Please copy the records word for word, from their first line through the line that contains "(B) kitchen appliance", including both of those lines.

--- Material provided Enclosed Below ---

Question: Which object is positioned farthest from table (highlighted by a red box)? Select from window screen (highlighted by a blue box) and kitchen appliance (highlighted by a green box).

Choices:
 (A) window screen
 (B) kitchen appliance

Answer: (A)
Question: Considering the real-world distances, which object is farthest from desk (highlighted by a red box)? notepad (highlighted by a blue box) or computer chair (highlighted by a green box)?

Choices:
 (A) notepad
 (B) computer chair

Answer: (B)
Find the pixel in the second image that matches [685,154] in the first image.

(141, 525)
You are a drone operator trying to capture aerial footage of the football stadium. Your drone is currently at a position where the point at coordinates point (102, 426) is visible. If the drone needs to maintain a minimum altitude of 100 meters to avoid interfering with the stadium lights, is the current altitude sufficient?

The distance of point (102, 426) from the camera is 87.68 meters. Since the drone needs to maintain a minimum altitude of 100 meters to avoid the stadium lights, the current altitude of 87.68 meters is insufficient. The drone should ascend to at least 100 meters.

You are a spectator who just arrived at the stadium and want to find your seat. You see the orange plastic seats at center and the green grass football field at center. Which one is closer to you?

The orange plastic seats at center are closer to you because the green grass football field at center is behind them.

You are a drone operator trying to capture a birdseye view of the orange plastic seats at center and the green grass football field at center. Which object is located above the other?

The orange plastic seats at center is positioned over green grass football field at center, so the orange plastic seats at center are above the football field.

--- End of Enclosed Material provided ---

**Result**
Question: Which object is positioned farthest from table (highlighted by a red box)? Select from window screen (highlighted by a blue box) and kitchen appliance (highlighted by a green box).

Choices:
 (A) window screen
 (B) kitchen appliance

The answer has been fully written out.